Copy all lines in the material holding the string "bottle".
+===+
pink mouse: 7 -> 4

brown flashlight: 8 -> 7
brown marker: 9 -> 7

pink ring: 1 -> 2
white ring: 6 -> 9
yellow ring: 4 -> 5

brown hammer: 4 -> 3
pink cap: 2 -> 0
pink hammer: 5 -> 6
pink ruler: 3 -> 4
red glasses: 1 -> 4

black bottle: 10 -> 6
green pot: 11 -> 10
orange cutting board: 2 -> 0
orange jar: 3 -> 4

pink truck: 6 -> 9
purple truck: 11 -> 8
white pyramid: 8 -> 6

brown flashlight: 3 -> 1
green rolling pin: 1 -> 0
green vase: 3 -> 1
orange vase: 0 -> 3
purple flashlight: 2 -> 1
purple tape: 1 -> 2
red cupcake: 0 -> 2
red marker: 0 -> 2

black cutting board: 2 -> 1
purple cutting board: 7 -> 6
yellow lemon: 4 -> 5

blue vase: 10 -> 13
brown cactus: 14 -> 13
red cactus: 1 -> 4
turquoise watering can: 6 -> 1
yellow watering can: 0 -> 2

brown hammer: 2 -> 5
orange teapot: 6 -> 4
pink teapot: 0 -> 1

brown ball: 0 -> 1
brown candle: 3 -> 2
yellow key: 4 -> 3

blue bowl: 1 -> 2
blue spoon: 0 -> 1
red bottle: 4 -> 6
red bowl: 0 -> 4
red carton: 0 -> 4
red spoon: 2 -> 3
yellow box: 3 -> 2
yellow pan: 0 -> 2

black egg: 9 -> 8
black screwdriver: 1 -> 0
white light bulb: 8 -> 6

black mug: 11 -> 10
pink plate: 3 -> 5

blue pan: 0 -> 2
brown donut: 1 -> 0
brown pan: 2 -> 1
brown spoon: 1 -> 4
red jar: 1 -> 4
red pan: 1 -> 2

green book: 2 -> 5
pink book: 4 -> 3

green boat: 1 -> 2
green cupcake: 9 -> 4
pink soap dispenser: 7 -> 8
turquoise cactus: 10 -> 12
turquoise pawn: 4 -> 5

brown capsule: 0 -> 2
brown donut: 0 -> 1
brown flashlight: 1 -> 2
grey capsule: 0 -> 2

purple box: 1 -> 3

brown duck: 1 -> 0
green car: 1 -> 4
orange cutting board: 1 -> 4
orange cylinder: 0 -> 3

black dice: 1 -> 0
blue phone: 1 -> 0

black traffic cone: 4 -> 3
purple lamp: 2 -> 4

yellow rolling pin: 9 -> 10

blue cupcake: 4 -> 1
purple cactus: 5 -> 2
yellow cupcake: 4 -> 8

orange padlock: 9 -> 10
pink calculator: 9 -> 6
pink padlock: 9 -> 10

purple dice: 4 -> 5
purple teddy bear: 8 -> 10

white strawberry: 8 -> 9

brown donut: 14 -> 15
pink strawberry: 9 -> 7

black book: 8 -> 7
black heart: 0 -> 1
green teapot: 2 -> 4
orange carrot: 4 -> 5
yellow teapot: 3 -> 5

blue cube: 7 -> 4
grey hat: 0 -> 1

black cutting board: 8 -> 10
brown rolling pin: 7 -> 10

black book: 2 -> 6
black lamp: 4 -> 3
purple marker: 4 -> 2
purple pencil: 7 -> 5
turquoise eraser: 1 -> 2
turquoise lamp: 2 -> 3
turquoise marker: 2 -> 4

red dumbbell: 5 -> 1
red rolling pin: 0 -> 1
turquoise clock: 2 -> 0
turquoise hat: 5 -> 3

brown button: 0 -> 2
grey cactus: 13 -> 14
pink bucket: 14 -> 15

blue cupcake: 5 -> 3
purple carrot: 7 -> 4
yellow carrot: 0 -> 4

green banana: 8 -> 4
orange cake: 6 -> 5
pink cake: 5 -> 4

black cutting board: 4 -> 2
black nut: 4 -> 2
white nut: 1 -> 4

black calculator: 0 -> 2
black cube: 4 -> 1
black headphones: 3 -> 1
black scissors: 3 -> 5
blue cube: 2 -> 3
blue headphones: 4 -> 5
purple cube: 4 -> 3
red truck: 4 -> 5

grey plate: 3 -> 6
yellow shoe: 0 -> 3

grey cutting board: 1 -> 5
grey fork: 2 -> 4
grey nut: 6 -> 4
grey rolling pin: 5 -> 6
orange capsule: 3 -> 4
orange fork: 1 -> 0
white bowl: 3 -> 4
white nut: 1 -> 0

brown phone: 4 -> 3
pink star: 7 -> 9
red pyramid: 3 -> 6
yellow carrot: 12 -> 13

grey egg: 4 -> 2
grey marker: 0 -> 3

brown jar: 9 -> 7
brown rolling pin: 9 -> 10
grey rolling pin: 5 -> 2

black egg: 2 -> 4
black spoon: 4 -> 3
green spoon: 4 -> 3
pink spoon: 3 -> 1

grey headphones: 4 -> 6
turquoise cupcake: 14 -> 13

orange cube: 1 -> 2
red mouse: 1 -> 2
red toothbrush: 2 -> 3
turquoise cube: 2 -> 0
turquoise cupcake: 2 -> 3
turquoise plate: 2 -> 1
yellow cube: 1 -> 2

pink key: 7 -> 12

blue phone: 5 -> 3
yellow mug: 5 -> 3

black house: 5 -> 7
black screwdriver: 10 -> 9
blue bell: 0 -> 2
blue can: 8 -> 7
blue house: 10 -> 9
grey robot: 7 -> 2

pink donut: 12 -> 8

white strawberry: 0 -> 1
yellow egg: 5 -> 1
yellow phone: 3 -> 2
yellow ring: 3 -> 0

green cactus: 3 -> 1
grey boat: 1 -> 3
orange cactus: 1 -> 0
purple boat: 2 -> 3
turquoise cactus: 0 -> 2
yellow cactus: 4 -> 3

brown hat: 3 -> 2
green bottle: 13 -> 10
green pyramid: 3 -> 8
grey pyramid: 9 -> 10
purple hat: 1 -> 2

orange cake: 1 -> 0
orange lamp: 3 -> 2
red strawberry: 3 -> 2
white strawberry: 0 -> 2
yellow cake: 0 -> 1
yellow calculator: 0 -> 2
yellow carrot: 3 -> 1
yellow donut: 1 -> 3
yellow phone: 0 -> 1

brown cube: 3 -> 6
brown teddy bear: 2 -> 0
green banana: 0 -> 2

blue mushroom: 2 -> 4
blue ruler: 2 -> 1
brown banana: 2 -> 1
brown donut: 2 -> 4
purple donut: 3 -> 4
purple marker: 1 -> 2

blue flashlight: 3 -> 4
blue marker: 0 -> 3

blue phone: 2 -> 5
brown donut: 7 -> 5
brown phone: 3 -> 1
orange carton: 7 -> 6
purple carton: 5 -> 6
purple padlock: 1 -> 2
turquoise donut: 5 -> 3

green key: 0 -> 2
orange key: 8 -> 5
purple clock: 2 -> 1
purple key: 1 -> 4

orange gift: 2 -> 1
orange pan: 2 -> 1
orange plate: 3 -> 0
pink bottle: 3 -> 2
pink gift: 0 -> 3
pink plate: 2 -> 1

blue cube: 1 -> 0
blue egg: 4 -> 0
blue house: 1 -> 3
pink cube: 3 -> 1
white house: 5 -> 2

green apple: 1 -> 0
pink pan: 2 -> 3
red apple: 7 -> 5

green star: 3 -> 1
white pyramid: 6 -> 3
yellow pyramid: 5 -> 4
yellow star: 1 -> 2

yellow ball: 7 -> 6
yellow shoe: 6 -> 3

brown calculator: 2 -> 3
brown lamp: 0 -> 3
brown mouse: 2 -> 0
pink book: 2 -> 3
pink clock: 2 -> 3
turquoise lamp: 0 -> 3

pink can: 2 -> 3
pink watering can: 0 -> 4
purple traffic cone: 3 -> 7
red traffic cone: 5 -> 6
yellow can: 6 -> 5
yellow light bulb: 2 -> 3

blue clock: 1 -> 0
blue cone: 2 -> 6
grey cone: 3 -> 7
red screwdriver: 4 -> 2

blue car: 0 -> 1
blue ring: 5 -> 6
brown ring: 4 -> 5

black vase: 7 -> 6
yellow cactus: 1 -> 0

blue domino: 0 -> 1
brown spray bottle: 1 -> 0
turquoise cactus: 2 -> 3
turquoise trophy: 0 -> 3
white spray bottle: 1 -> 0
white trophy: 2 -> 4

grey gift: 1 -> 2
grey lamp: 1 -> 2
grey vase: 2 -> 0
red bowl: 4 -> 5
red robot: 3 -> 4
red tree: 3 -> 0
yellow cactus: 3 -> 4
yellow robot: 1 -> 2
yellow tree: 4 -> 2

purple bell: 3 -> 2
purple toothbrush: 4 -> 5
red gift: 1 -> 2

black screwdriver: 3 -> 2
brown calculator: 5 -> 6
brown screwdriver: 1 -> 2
+===+
--- Finished task ---
black bottle: 10 -> 6
red bottle: 4 -> 6
green bottle: 13 -> 10
pink bottle: 3 -> 2
brown spray bottle: 1 -> 0
white spray bottle: 1 -> 0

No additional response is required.